WHAT IS EXPECTED
Locate the line that contains "cyan slope B7:B9 level 1 top 9 -> none", then copy it and all later lines of the data below exactly, through the last one.
RECORDS PROVIDED Block Start
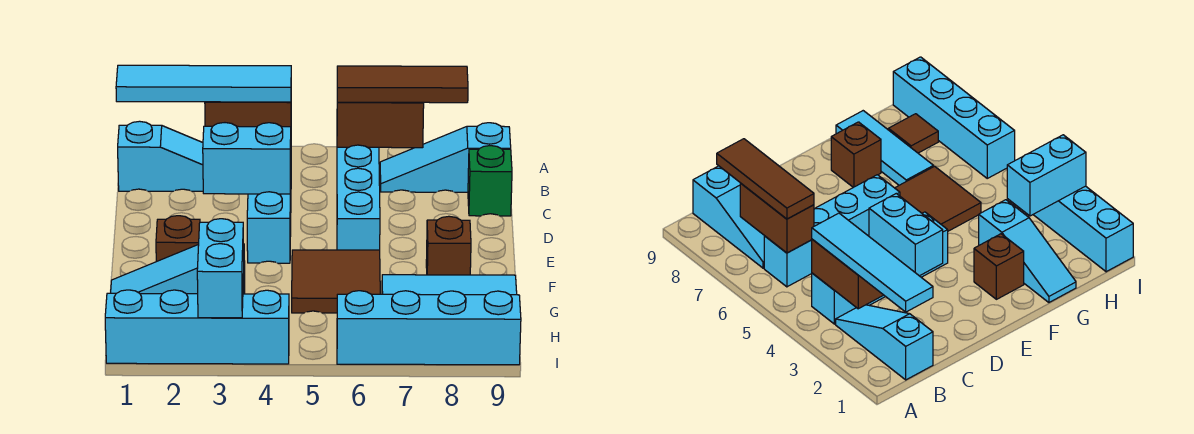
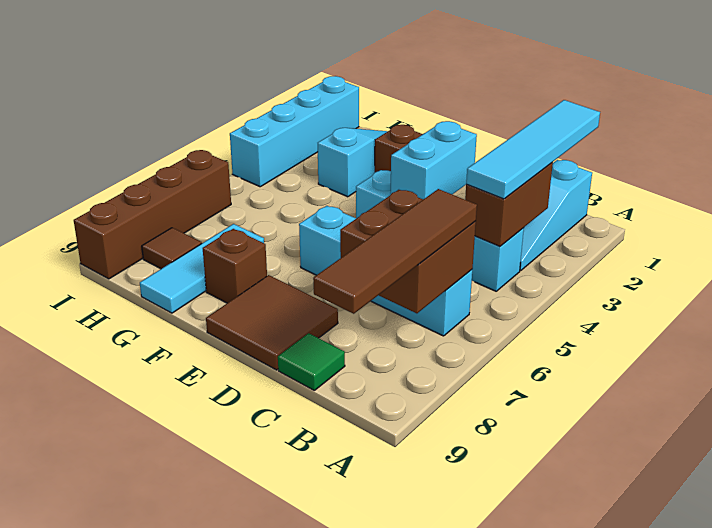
brown brick B6:B7 level 2 -> brown brick B6:C7 level 2
brown tile B6:B8 level 3 -> brown tile B6:B9 level 3
cyan slope B7:B9 level 1 top 9 -> none
green brick C9 level 1 -> green tile C9 level 1
brown tile F5:G6 level 1 -> brown tile D8:E9 level 1
cyan brick H3:I3 level 2 -> none
cyan brick I6:I9 level 1 -> brown brick I6:I9 level 1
RECORDS PROVIDED Block End
YOUR RESPONSE
cyan slope B7:B9 level 1 top 9 -> none
green brick C9 level 1 -> green tile C9 level 1
brown tile F5:G6 level 1 -> brown tile D8:E9 level 1
cyan brick H3:I3 level 2 -> none
cyan brick I6:I9 level 1 -> brown brick I6:I9 level 1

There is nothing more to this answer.